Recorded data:

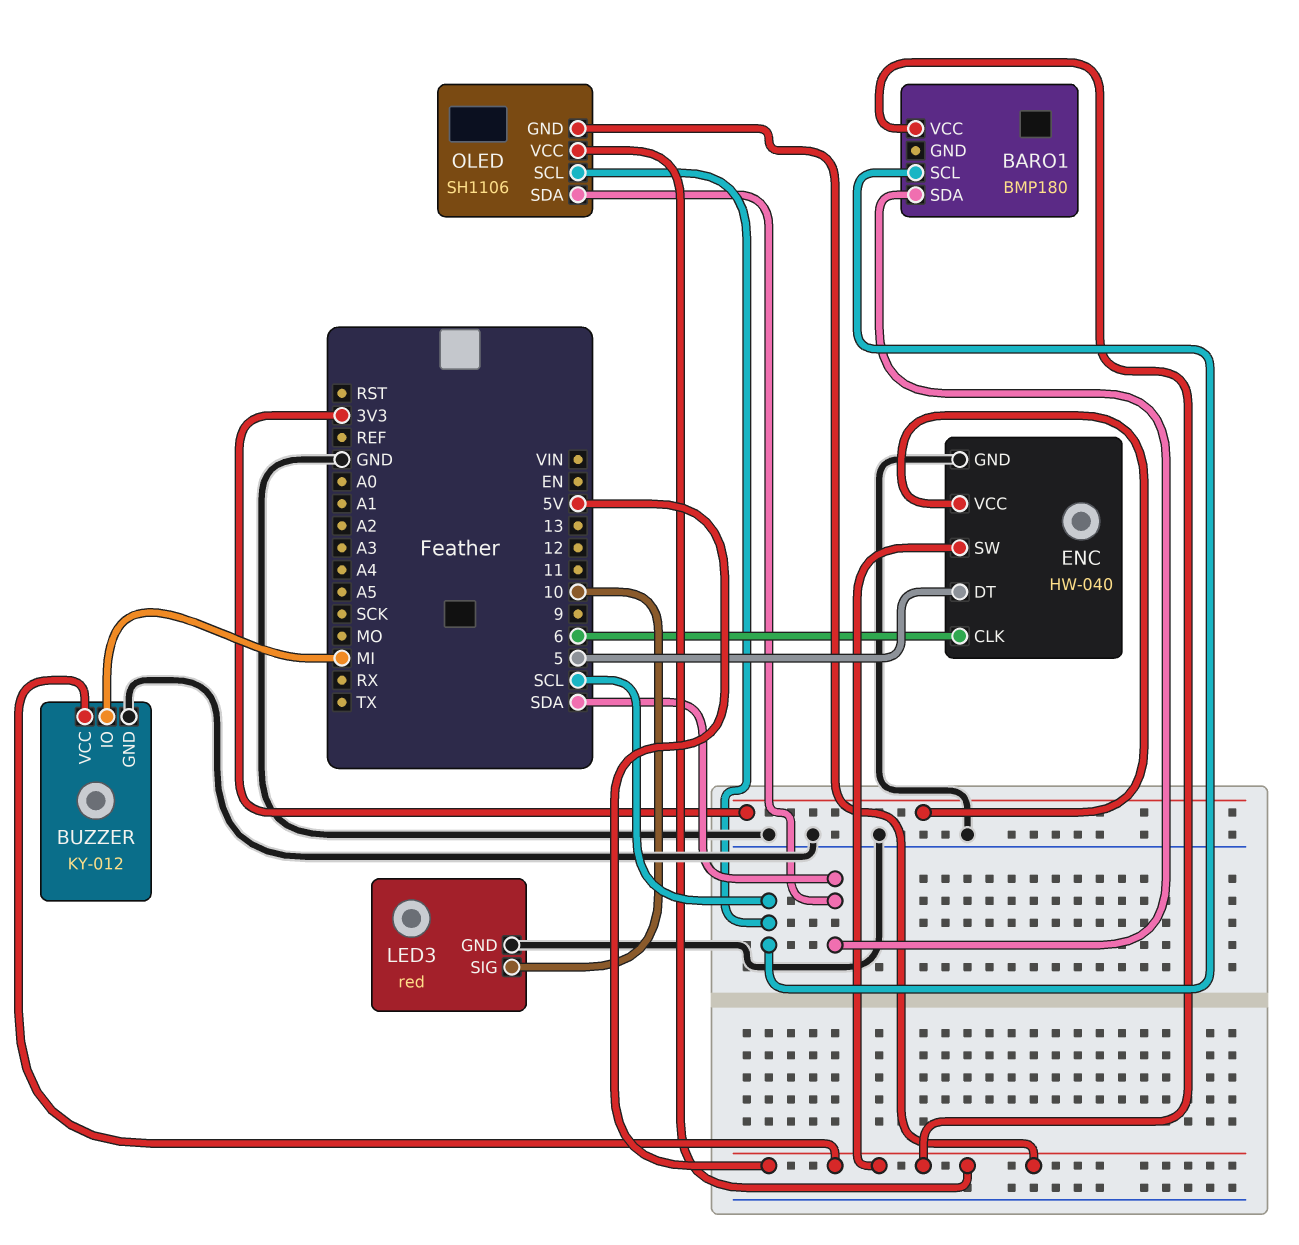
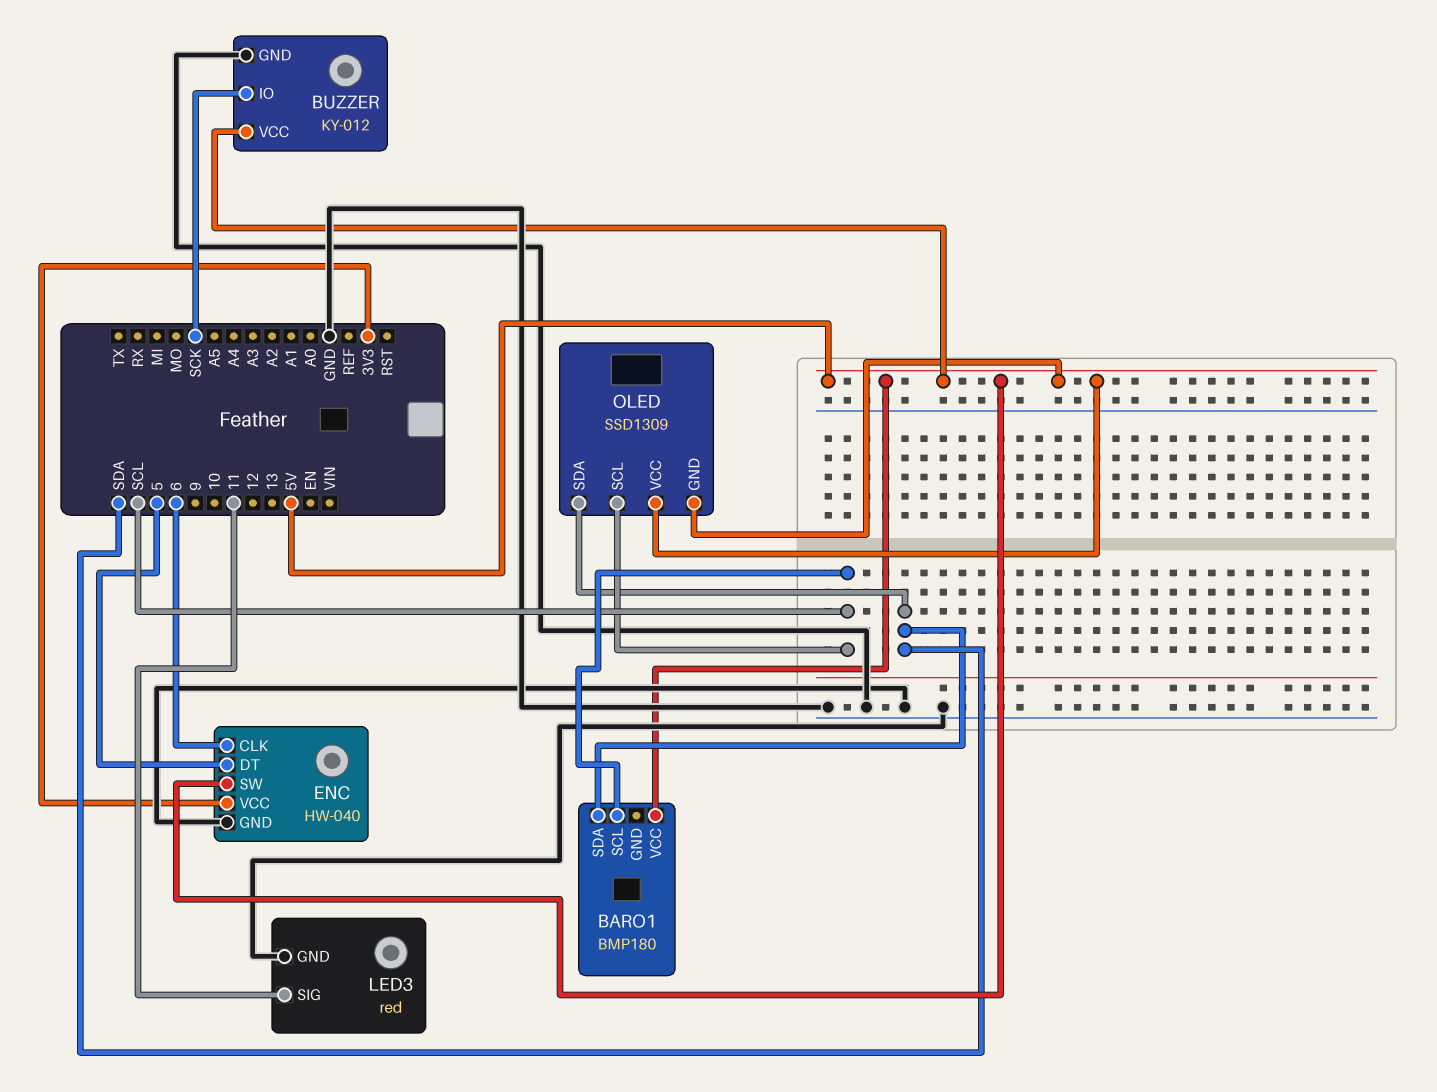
BUZZER pin IO: MI -> SCK
LED3 pin SIG: 10 -> 11
OLED: SH1106 -> SSD1309

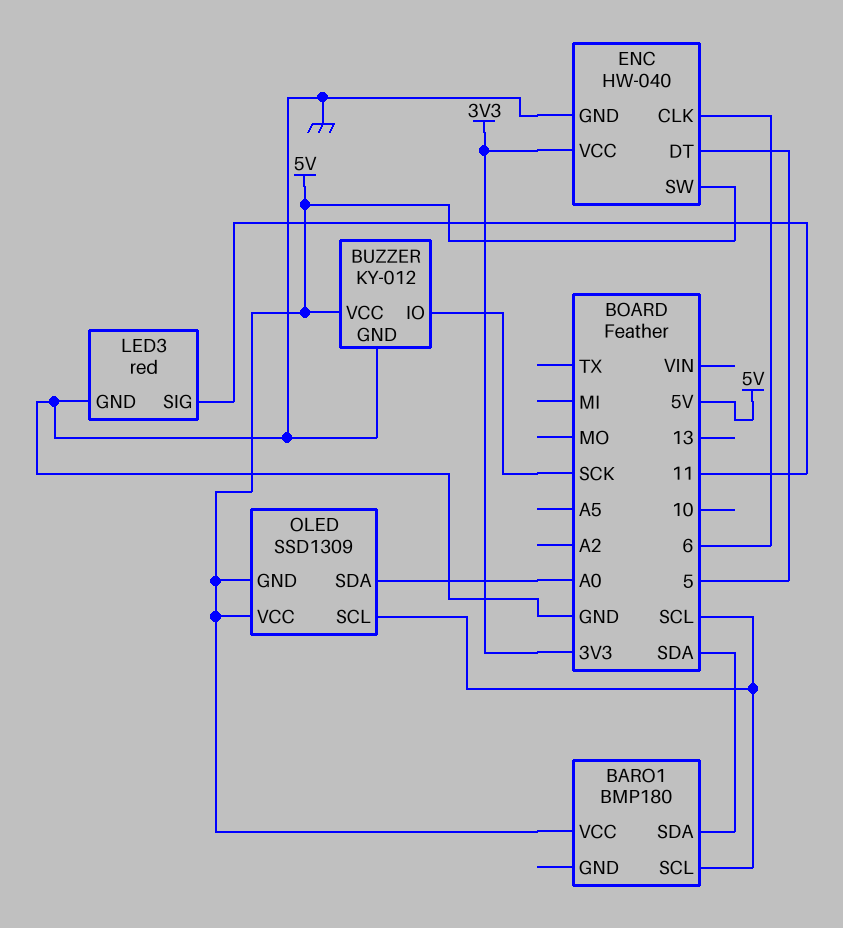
OLED pin SDA: SDA -> A0

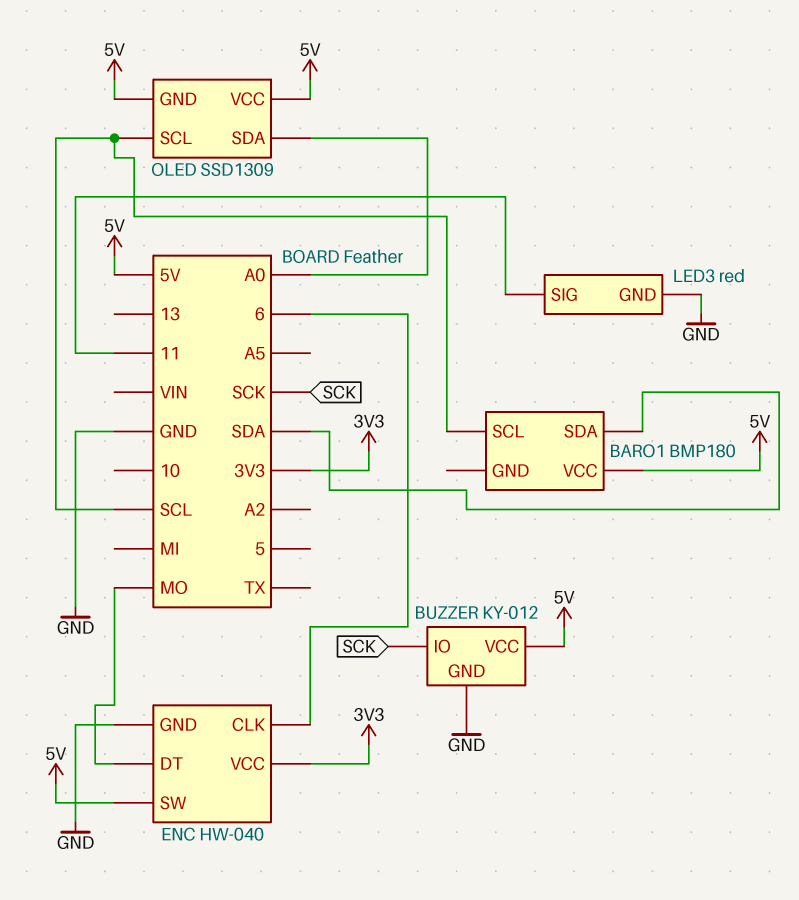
ENC pin DT: 5 -> MO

- Work to be completed
From the first line above to the last, reproduce the records exactly but without the pictures.

- Exercise output
BUZZER pin IO: MI -> SCK
LED3 pin SIG: 10 -> 11
OLED: SH1106 -> SSD1309

OLED pin SDA: SDA -> A0

ENC pin DT: 5 -> MO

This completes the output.